[TASK STATEMENT]: Look below for the line that contains "none -> blue brick C7 level 1", then copy it and each following line to the end of the records, minus any pictures.

■ ■ ■ ■ ■

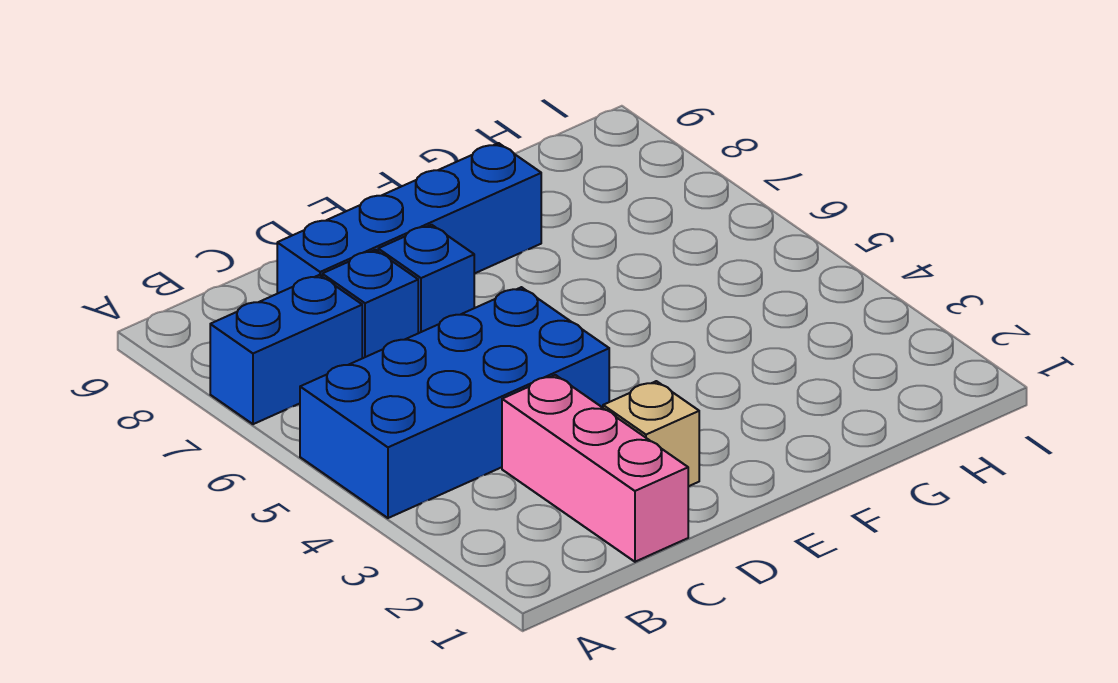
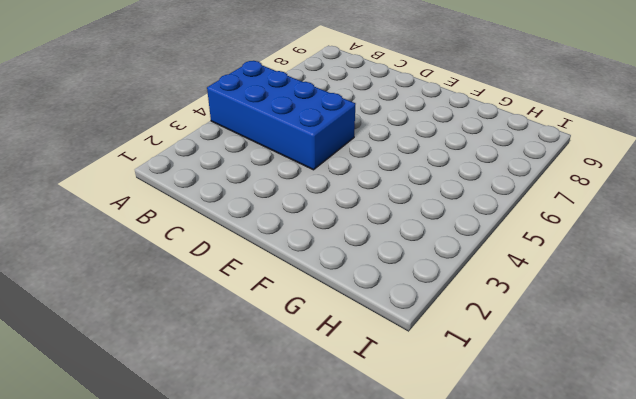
none -> blue brick A7:B7 level 1
none -> pink brick C1:C3 level 1

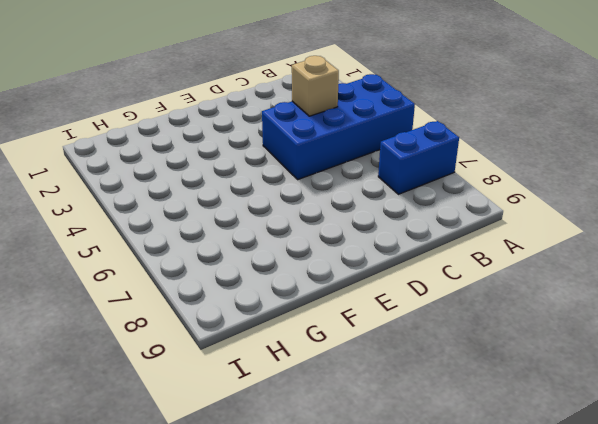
tan brick C4 level 2 -> tan brick D2 level 1
none -> pink brick C1:C3 level 1
none -> blue brick C7 level 1

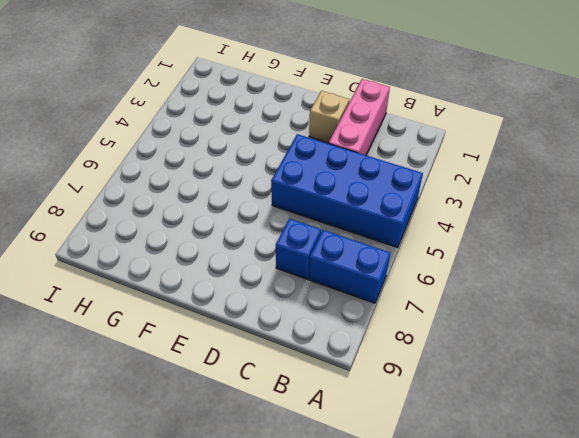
none -> blue brick C8:F8 level 1
none -> blue brick D7 level 1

■ ■ ■ ■ ■

[ANSWER TO THIS EXERCISE]:
none -> blue brick C7 level 1

none -> blue brick C8:F8 level 1
none -> blue brick D7 level 1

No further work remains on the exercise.